Exercise objective:
How many lines in the items contain the string "tuplet"? Treat uppercase and lowercase as different, and reply with the number only.

Input records:
.....
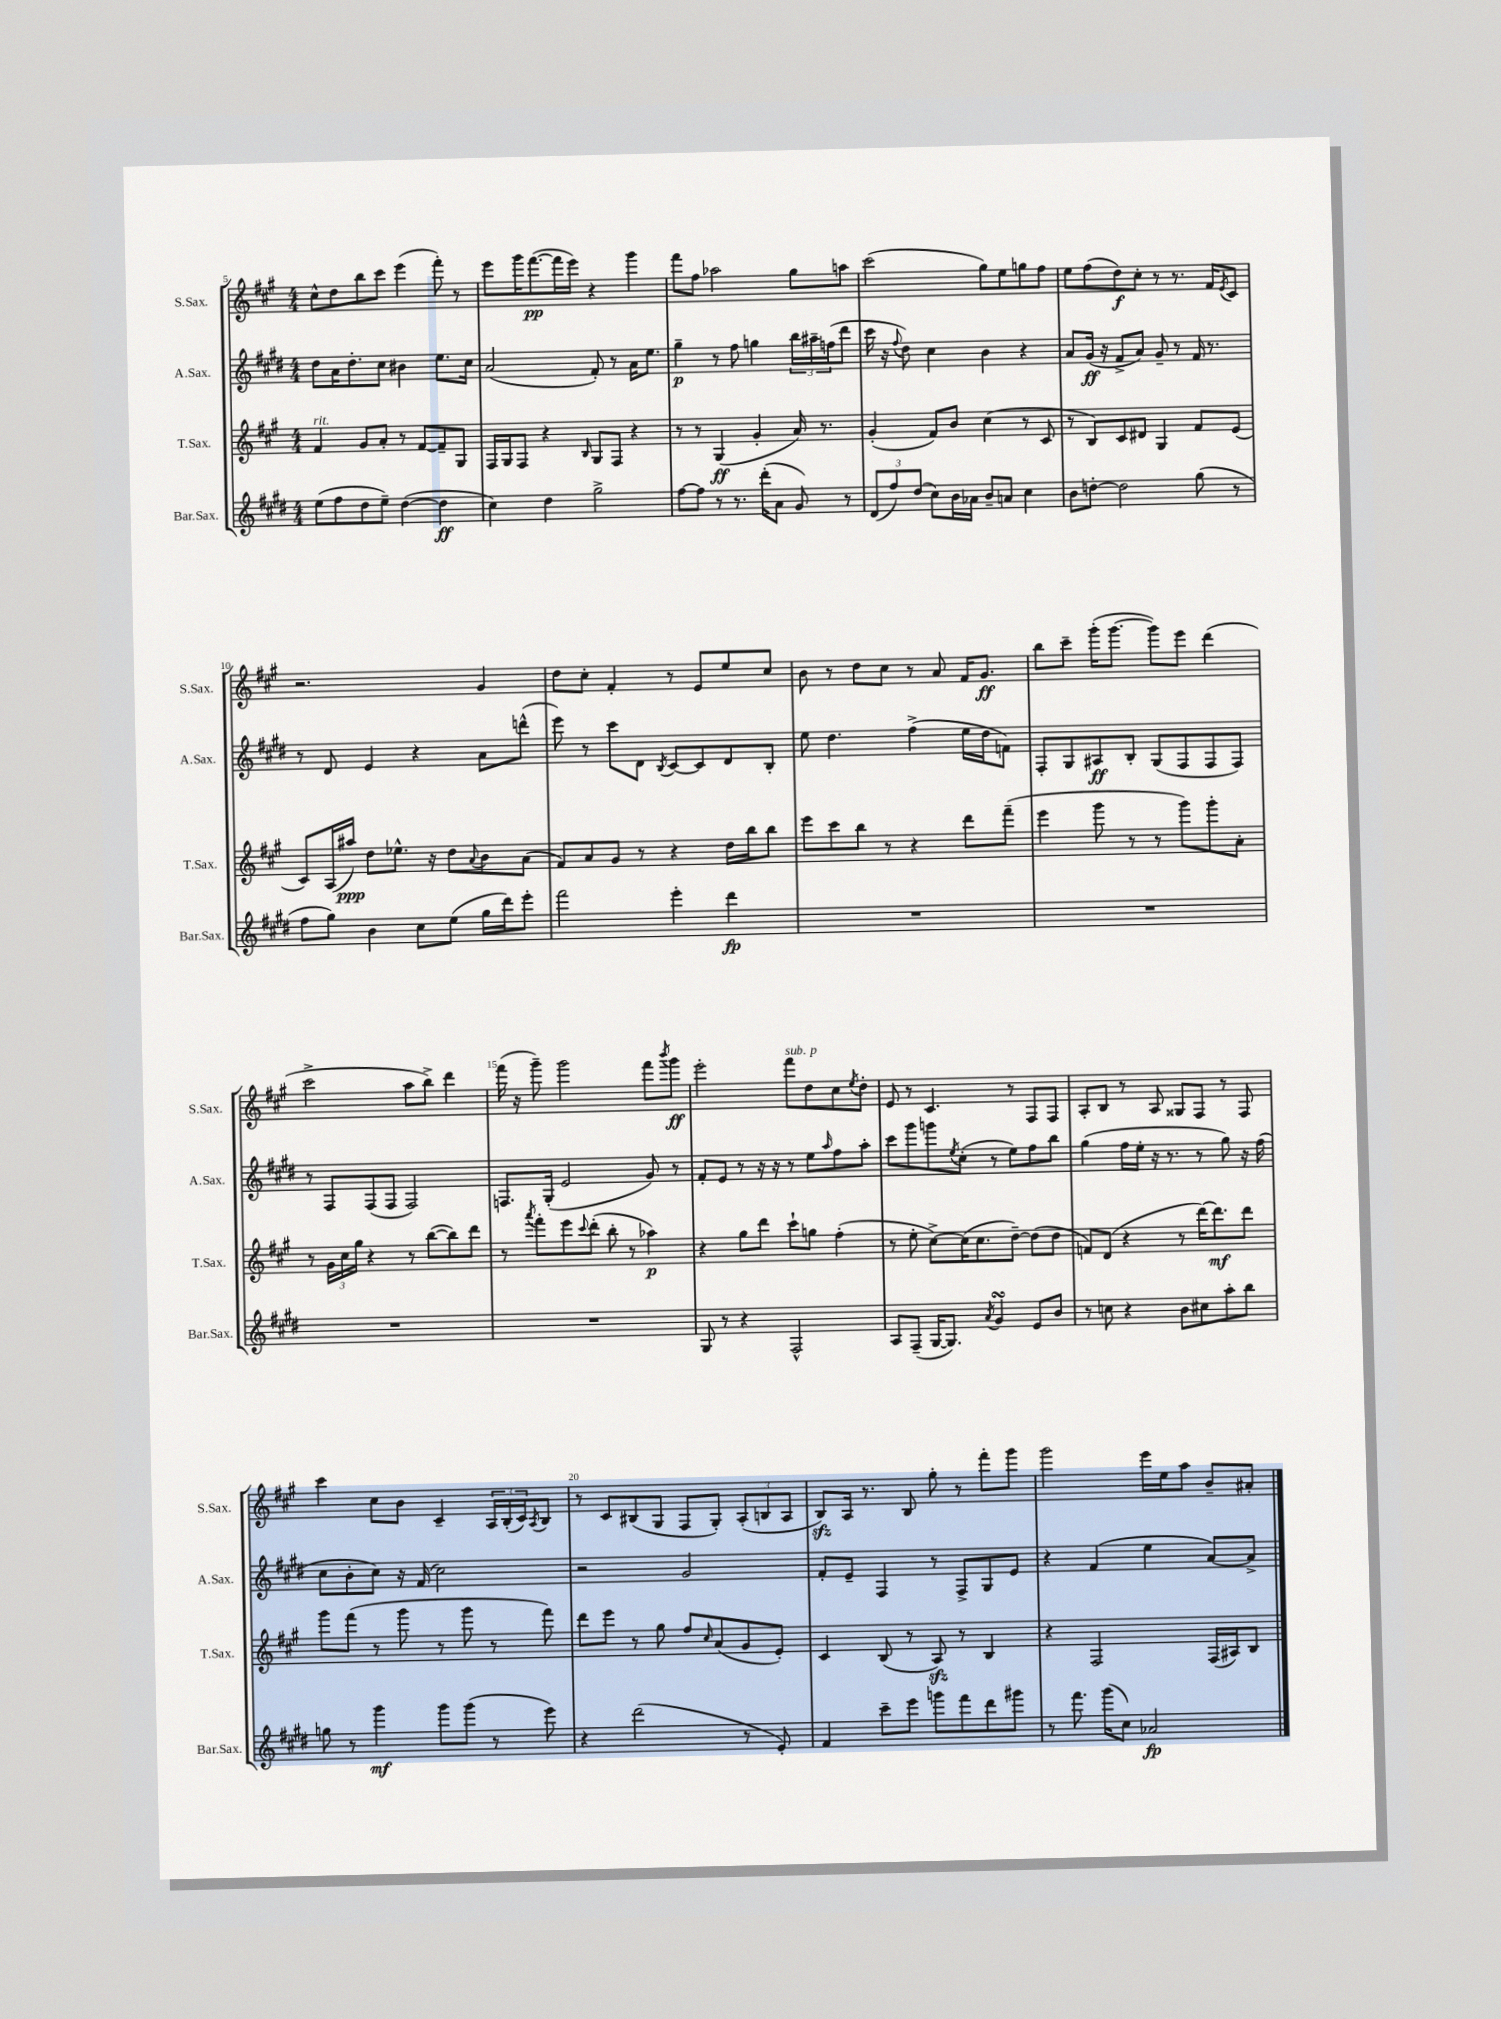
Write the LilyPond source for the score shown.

<<
\new StaffGroup <<
\new Staff = "s0" \with { instrumentName = "S.Sax." shortInstrumentName = "S.Sax." } {
    \clef treble \key a \major \numericTimeSignature \time 4/4
    cis''8-^ d''8 b''8 cis'''8 e'''4( fis'''8-.) r8 |
    e'''8 gis'''16 fis'''8.~\pp( fis'''16 e'''16) r4 gis'''4 |
    fis'''8 fis''8 aes''2 gis''8 a''8 |
    cis'''2( gis''8) e''8 g''8 fis''8 |
    e''8 fis''8( d''8\f) cis''8-. r8 r8. fis'16 \acciaccatura { e'8 } cis'8 |
    r2. gis'4 |
    d''8 cis''8-. fis'4-. r8 e'8 e''8 cis''8 |
    b'8 r8 d''8 cis''8 r8 a'8 fis'16 gis'8.\ff |
    b''8 cis'''8-- gis'''16-.( gis'''8.~ gis'''8) e'''8 d'''4( |
    cis'''2-> a''8 b''8->) d'''4 |
    fis'''16( r16 gis'''8--) gis'''2 fis'''8 \acciaccatura { b'''8 } gis'''8\ff |
    e'''2-. fis'''8^\markup { \italic "sub. p" } d''8 cis''8 \acciaccatura { e''8 } d''8-. |
    e'8 r8 cis'4. r8 fis8 fis8 |
    a8-. b8 r8 a8 gisis8 fis8 r8 fis8 |
    cis'''4 cis''8 b'8 cis'4-- \tuplet 3/2 { a16 b16-.( cis'16) } \acciaccatura { a8 } b8 |
    r8 cis'8 bis8( gis8 fis8 gis8-.) \tuplet 3/2 { a8-.( b8 a8 } |
    b8\sfz) a16 r8. b8 gis''8-. r8 fis'''8-. gis'''8 |
    gis'''2 e'''16 e''16 a''8 b'8-- ais'8-. \bar "|." |
}
\new Staff = "s1" \with { instrumentName = "A.Sax." shortInstrumentName = "A.Sax." } {
    \clef treble \key e \major \numericTimeSignature \time 4/4
    dis''8 a'16 dis''8.-. cis''8 bis'4 e''8. cis''16 |
    a'2( fis'8-.) r8 a'16 e''8. |
    gis''4--\p r8 fis''8 g''4 \tuplet 3/2 { b''16 ais''16-- f''16( } dis'''8 |
    cis'''16 r16 \appoggiatura { fis''8 } dis''8) cis''4 b'4 r4 |
    a'8 gis'16\ff( r16 fis'8-> a'8) gis'8-- r8 fis'16 r8. |
    r8 dis'8 e'4 r4 a'8 d'''8-^( |
    e'''8) r8 cis'''8 dis'8 \acciaccatura { b8 } cis'8~ cis'8 dis'8 b8-. |
    e''8 dis''4. fis''4->( e''16 dis''16 f'8) |
    fis8-. gis8 ais8\ff b8-. gis8( fis8 fis8 fis8) |
    r8 fis8 fis8( fis8 fis2) |
    f8. gis16-.( e'2 gis'8) r8 |
    fis'8-. e'8 r8 r16 r16 r8 e''8 \grace { a''16 } fis''8 a''8-. |
    cis'''8 gis'''8 g'''8 \acciaccatura { e''8 } cis''8-.( r8 e''8) fis''8 b''8 |
    gis''4( fis''16 e''16-. r16 r8. r8 gis''8) r16 fis''16( |
    cis''8 b'8-. cis''8) r16 fis'16( cis''2) |
    r2 gis'2 |
    fis'8-. e'8-- fis4 r8 fis8-> gis8 e'8 |
    r4 fis'4( e''4 a'8~) a'8-> \bar "|." |
}
\new Staff = "s2" \with { instrumentName = "T.Sax." shortInstrumentName = "T.Sax." } {
    \clef treble \key a \major \numericTimeSignature \time 4/4
    fis'4^\markup { \italic "rit." } gis'8 a'8-. r8 fis'8~ fis'8-- gis8 |
    fis16 gis16 fis8 r4 \grace { b16 } gis8 fis8 r4 |
    r8 r8 gis4\ff( gis'4-. a'16) r8. |
    gis'4-.( fis'8) b'8 cis''4( r8 cis'8 |
    r8 b8) cis'8 dis'8 gis4 fis'8 e'8( |
    cis'8) a16( ais''16\ppp) d''8 ees''8.-^ r16 d''8 \appoggiatura { a'8 } b'8 a'8( |
    fis'8) a'8 gis'8 r8 r4 d''16 b''16 b''8 |
    e'''8 cis'''8 b''8 r8 r4 d'''8 fis'''8--( |
    e'''4 gis'''8 r8 r8 gis'''8) gis'''8-. a'8-. |
    r8 \tuplet 3/2 { gis'16 cis''16 gis''16 } r4 r8 b''8~( b''8) d'''8 |
    r8 \acciaccatura { a'''8 } fis'''8-. e'''8 \appoggiatura { cis'''8 } d'''8-.( b''8-. r8 aes''4\p) |
    r4 gis''8 d'''8 cis'''8-! g''8 fis''4-.( |
    r8 e''8-. cis''8~->) cis''16( cis''8. d''8~--) d''8( d''8 |
    f'8) d'8( r4 r8 d'''16~) d'''8.\mf d'''8 |
    gis'''8 fis'''8( r8 gis'''8 r8 gis'''8 r8 fis'''8) |
    d'''8 e'''8 r8 gis''8 fis''8 \grace { cis''16 } a'8( gis'8 e'8-.) |
    cis'4 b8( r8 a8\sfz) r8 b4 |
    r4 fis2 fis16( ais16) b8 \bar "|." |
}
\new Staff = "s3" \with { instrumentName = "Bar.Sax." shortInstrumentName = "Bar.Sax." } {
    \clef treble \key e \major \numericTimeSignature \time 4/4
    e''8( fis''8 dis''8 e''8--) dis''4~( dis''4\ff |
    cis''4) dis''4 gis''2-> |
    fis''8~ fis''8 r8 r8. dis'''16-.( a'8 gis'8) r8 |
    \tuplet 3/2 { dis'8( fis''8) dis''8( } cis''8) b'16 aes'16 b'8-- a'8 cis''4 |
    b'8 d''8~-. d''2 gis''8( r8 |
    fis''8 gis''8) b'4 cis''8 e''8( gis''16 dis'''16) e'''8-. |
    fis'''2 e'''4-. dis'''4\fp |
    R1 |
    R1 |
    R1 |
    R1 |
    gis8 r8 r4 fis2-^ |
    a8 fis8--( gis16~ gis8.) \acciaccatura { a'8 } gis'4\turn e'8 b'8 |
    r8 c''8 r4 b'8 cis''8 a''8-. b''8 |
    g''8 r8 gis'''4\mf gis'''8 gis'''8( r8 e'''8) |
    r4 dis'''2( r8 e'8-.) |
    fis'4 cis'''8-- e'''8 g'''8 fis'''8 dis'''8 gis'''8 |
    r8 fis'''8. gis'''16( cis''8) aes'2\fp \bar "|." |
}
>>
>>
\layout { \context { \Score currentBarNumber = #5 \override BarNumber.break-visibility = ##(#f #t #t) barNumberVisibility = #(every-nth-bar-number-visible 5) } }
.....
Exercise result:
5